◆ Task item
Down to the last line, set down the material below exactly; skip the pictures.

◆ Data extract
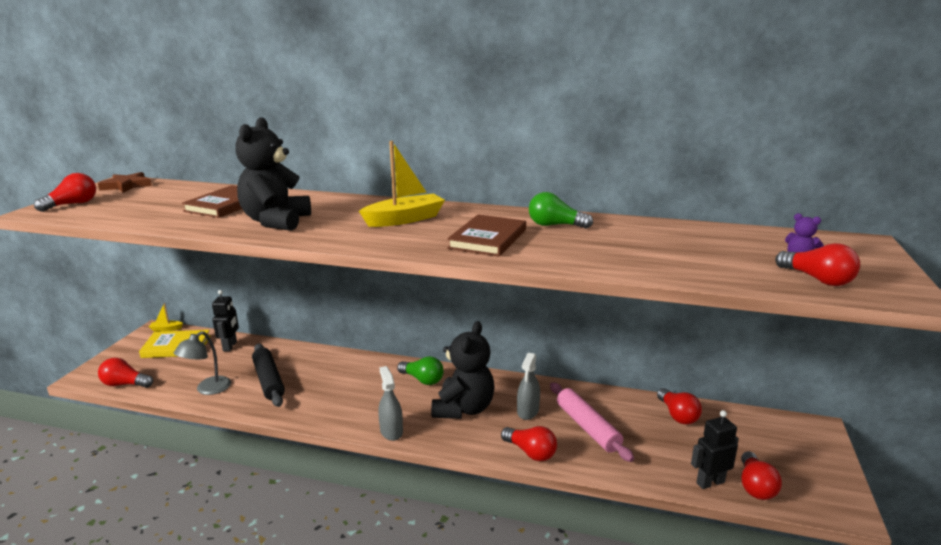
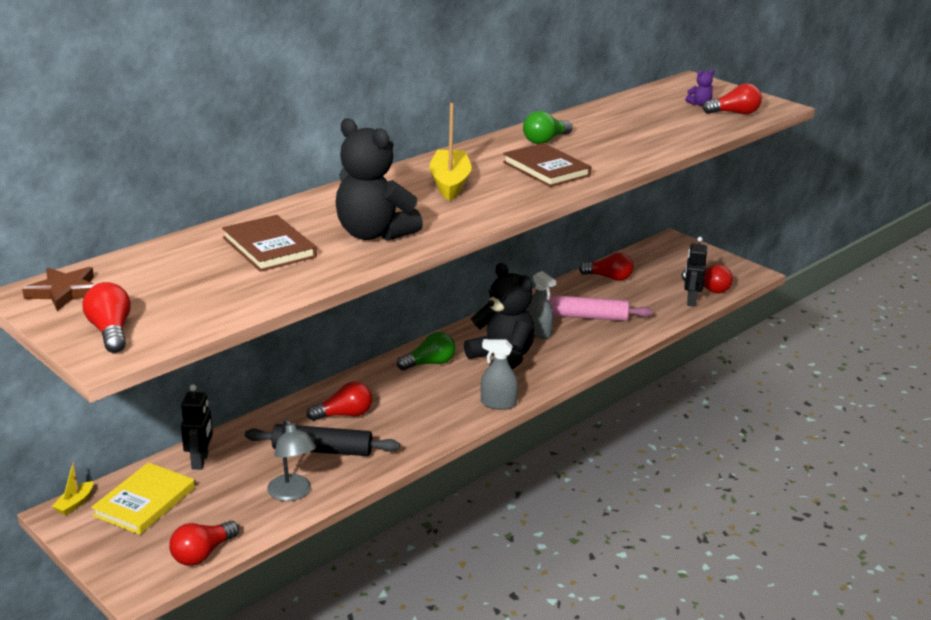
camera: 60 degrees left, 5 degrees up
(230, 346) = (200, 461): black robot -> black robot turned 60 degrees clockwise
(530, 452) = (594, 351): red light bulb -> red light bulb (344, 415)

◆ Answer area
camera: 60 degrees left, 5 degrees up
(230, 346) = (200, 461): black robot -> black robot turned 60 degrees clockwise
(530, 452) = (594, 351): red light bulb -> red light bulb (344, 415)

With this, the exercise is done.